─── Given data

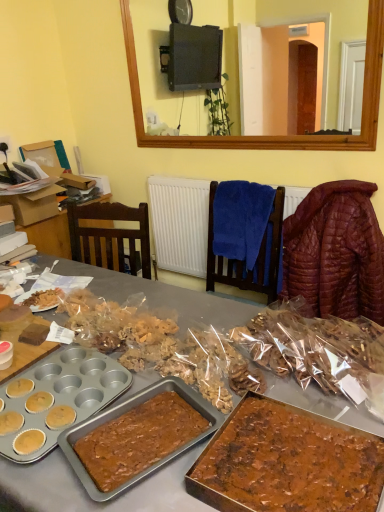
Identify the location of chocolatey brown cake at lower right. (288, 462).

Measure the distance between point [30,209] and camera.

Point [30,209] and camera are 7.08 feet apart.

What do you see at coordinates (336, 252) in the screenshot? This screenshot has height=512, width=384. I see `quilted brown jacket at right` at bounding box center [336, 252].

Image resolution: width=384 pixels, height=512 pixels. Describe the element at coordinates (243, 261) in the screenshot. I see `blue fabric chair at center` at that location.

Image resolution: width=384 pixels, height=512 pixels. In order to click on blue fabric chair at center in this screenshot , I will do `click(243, 261)`.

Locate an element on the screen. The image size is (384, 512). translucent plastic bag at center, placed as the first snack when sorted from left to right is located at coordinates (161, 346).

Measure the distance between blue fabric chair at center and translucent plastic cookies at center, arranged as the 1th snack when viewed from the right.

The distance of blue fabric chair at center from translucent plastic cookies at center, arranged as the 1th snack when viewed from the right, is 35.66 inches.

Is point (207, 272) less distant than point (376, 389)?

No, it is behind (376, 389).

Is blue fabric chair at center beside translucent plastic cookies at center, arranged as the 1th snack when viewed from the right?

No, blue fabric chair at center is not beside translucent plastic cookies at center, arranged as the 1th snack when viewed from the right.

Does blue fabric chair at center contain translucent plastic cookies at center, the second snack when ordered from left to right?

No, translucent plastic cookies at center, the second snack when ordered from left to right, is not inside blue fabric chair at center.

From a real-world perspective, does cardboard box at left sit lower than chocolatey brown cake at lower right?

Actually, cardboard box at left is physically above chocolatey brown cake at lower right in the real world.

Which is in front, point (35, 211) or point (277, 483)?

The point (277, 483) is closer to the camera.

Does cardboard box at left have a greater width compared to chocolatey brown cake at lower right?

Yes, cardboard box at left is wider than chocolatey brown cake at lower right.

Is cardboard box at left surrounding chocolatey brown cake at lower right?

No, chocolatey brown cake at lower right is not inside cardboard box at left.

From a real-world perspective, is cardboard box at left located beneath blue fabric chair at center?

No, from a real-world perspective, cardboard box at left is not under blue fabric chair at center.

Is cardboard box at left not inside blue fabric chair at center?

Indeed, cardboard box at left is completely outside blue fabric chair at center.

In order to click on chair below the cardboard box at left (from the image's perspective) in this screenshot , I will do `click(243, 261)`.

Can you confirm if cardboard box at left is smaller than blue fabric chair at center?

Incorrect, cardboard box at left is not smaller in size than blue fabric chair at center.

Do you think translucent plastic bag at center, placed as the first snack when sorted from left to right, is within cardboard box at left, or outside of it?

translucent plastic bag at center, placed as the first snack when sorted from left to right, is located beyond the bounds of cardboard box at left.

From a real-world perspective, count 2nd snacks downward from the cardboard box at left and point to it. Please provide its 2D coordinates.

[(161, 346)]

From the image's perspective, is translucent plastic bag at center, positioned as the 2th snack in right-to-left order, on cardboard box at left?

No, from the image's perspective, translucent plastic bag at center, positioned as the 2th snack in right-to-left order, is not over cardboard box at left.

Which object is positioned more to the left, translucent plastic bag at center, placed as the first snack when sorted from left to right, or cardboard box at left?

cardboard box at left.

Is blue fabric chair at center far from chocolatey brown cake at lower right?

Yes, blue fabric chair at center and chocolatey brown cake at lower right are located far from each other.

Does blue fabric chair at center contain chocolatey brown cake at lower right?

That's incorrect, chocolatey brown cake at lower right is not inside blue fabric chair at center.

How many degrees apart are the facing directions of blue fabric chair at center and chocolatey brown cake at lower right?

There is a 1.43-degree angle between the facing directions of blue fabric chair at center and chocolatey brown cake at lower right.

From a real-world perspective, which object rests below the other?

chocolatey brown cake at lower right, from a real-world perspective.

Does point (356, 280) lie behind point (102, 304)?

Yes, point (356, 280) is behind point (102, 304).

Consider the image. Is translucent plastic bag at center, placed as the first snack when sorted from left to right, inside quilted brown jacket at right?

Actually, translucent plastic bag at center, placed as the first snack when sorted from left to right, is outside quilted brown jacket at right.

Is quilted brown jacket at right oriented towards translucent plastic bag at center, positioned as the 2th snack in right-to-left order?

Yes, quilted brown jacket at right is turned towards translucent plastic bag at center, positioned as the 2th snack in right-to-left order.

How different are the orientations of quilted brown jacket at right and translucent plastic bag at center, positioned as the 2th snack in right-to-left order, in degrees?

The facing directions of quilted brown jacket at right and translucent plastic bag at center, positioned as the 2th snack in right-to-left order, are 4.8 degrees apart.

Which is behind, point (272, 295) or point (339, 184)?

The point (272, 295) is farther from the camera.

Is blue fabric chair at center looking in the opposite direction of quilted brown jacket at right?

No, quilted brown jacket at right is not at the back of blue fabric chair at center.

In terms of width, does blue fabric chair at center look wider or thinner when compared to quilted brown jacket at right?

Considering their sizes, blue fabric chair at center looks slimmer than quilted brown jacket at right.

Which object is positioned more to the right, blue fabric chair at center or quilted brown jacket at right?

From the viewer's perspective, quilted brown jacket at right appears more on the right side.

Image resolution: width=384 pixels, height=512 pixels. Find the location of `the 1st snack below the blue fabric chair at center (from the image's perspective)`. the 1st snack below the blue fabric chair at center (from the image's perspective) is located at coordinates (318, 352).

The height and width of the screenshot is (512, 384). Identify the location of box that is above the chocolatey brown cake at lower right (from a real-world perspective). (34, 203).

Estimate the real-world distances between objects in this image. Which object is further from translucent plastic cookies at center, the second snack when ordered from left to right, cardboard box at left or translucent plastic bag at center, placed as the first snack when sorted from left to right?

The object further to translucent plastic cookies at center, the second snack when ordered from left to right, is cardboard box at left.

Based on their spatial positions, is chocolatey brown cake at lower right or translucent plastic bag at center, positioned as the 2th snack in right-to-left order, further from cardboard box at left?

chocolatey brown cake at lower right is further to cardboard box at left.

Estimate the real-world distances between objects in this image. Which object is closer to blue fabric chair at center, translucent plastic cookies at center, arranged as the 1th snack when viewed from the right, or quilted brown jacket at right?

quilted brown jacket at right is positioned closer to the anchor blue fabric chair at center.

From the image, which object appears to be farther from translucent plastic bag at center, positioned as the 2th snack in right-to-left order, quilted brown jacket at right or blue fabric chair at center?

quilted brown jacket at right.

Which object lies further to the anchor point cardboard box at left, chocolatey brown cake at lower right or blue fabric chair at center?

chocolatey brown cake at lower right lies further to cardboard box at left than the other object.

Looking at the image, which one is located closer to blue fabric chair at center, chocolatey brown cake at lower right or translucent plastic bag at center, placed as the first snack when sorted from left to right?

translucent plastic bag at center, placed as the first snack when sorted from left to right.

Estimate the real-world distances between objects in this image. Which object is further from blue fabric chair at center, translucent plastic cookies at center, the second snack when ordered from left to right, or translucent plastic bag at center, placed as the first snack when sorted from left to right?

translucent plastic bag at center, placed as the first snack when sorted from left to right, lies further to blue fabric chair at center than the other object.

Estimate the real-world distances between objects in this image. Which object is closer to translucent plastic cookies at center, the second snack when ordered from left to right, translucent plastic bag at center, positioned as the 2th snack in right-to-left order, or cardboard box at left?

Among the two, translucent plastic bag at center, positioned as the 2th snack in right-to-left order, is located nearer to translucent plastic cookies at center, the second snack when ordered from left to right.

Find the location of `blanket located between translucent plastic cookies at center, the second snack when ordered from left to right, and blue fabric chair at center in the depth direction`. blanket located between translucent plastic cookies at center, the second snack when ordered from left to right, and blue fabric chair at center in the depth direction is located at coordinates (336, 252).

Locate an element on the screen. The image size is (384, 512). dessert between translucent plastic bag at center, positioned as the 2th snack in right-to-left order, and translucent plastic cookies at center, arranged as the 1th snack when viewed from the right, in the horizontal direction is located at coordinates (288, 462).

Find the location of a particular element. dessert between cardboard box at left and quilted brown jacket at right is located at coordinates (288, 462).

Where is `chair between cardboard box at left and quilted brown jacket at right from left to right`? chair between cardboard box at left and quilted brown jacket at right from left to right is located at coordinates (243, 261).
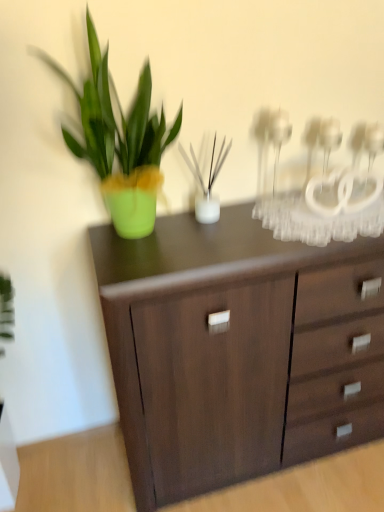
Measure the distance between green matte pot at left and camera.

The distance of green matte pot at left from camera is 3.29 feet.

The image size is (384, 512). What do you see at coordinates (120, 142) in the screenshot? I see `green matte pot at left` at bounding box center [120, 142].

Locate an element on the screen. The image size is (384, 512). green matte pot at left is located at coordinates (120, 142).

This screenshot has height=512, width=384. Identify the location of green matte pot at left. (120, 142).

──────

▶ _Activity_: Put the lines into a Markdown table with the columns "Row" and "Line," leaving out blank lines. Begin at the line that contains "Yes, blue fabric" and stop after the line that contains "Is quilted brown".

▶ _Exercise response_:
| Row | Line |
|---|---|
| 1 | Yes, blue fabric chair at center and chocolatey brown cake at lower right are located far from each other. |
| 2 | Does blue fabric chair at center contain chocolatey brown cake at lower right? |
| 3 | That's incorrect, chocolatey brown cake at lower right is not inside blue fabric chair at center. |
| 4 | How many degrees apart are the facing directions of blue fabric chair at center and chocolatey brown cake at lower right? |
| 5 | There is a 1.43-degree angle between the facing directions of blue fabric chair at center and chocolatey brown cake at lower right. |
| 6 | From a real-world perspective, which object rests below the other? |
| 7 | chocolatey brown cake at lower right, from a real-world perspective. |
| 8 | Does point (356, 280) lie behind point (102, 304)? |
| 9 | Yes, point (356, 280) is behind point (102, 304). |
| 10 | Consider the image. Is translucent plastic bag at center, placed as the first snack when sorted from left to right, inside quilted brown jacket at right? |
| 11 | Actually, translucent plastic bag at center, placed as the first snack when sorted from left to right, is outside quilted brown jacket at right. |
| 12 | Is quilted brown jacket at right oriented towards translucent plastic bag at center, positioned as the 2th snack in right-to-left order? |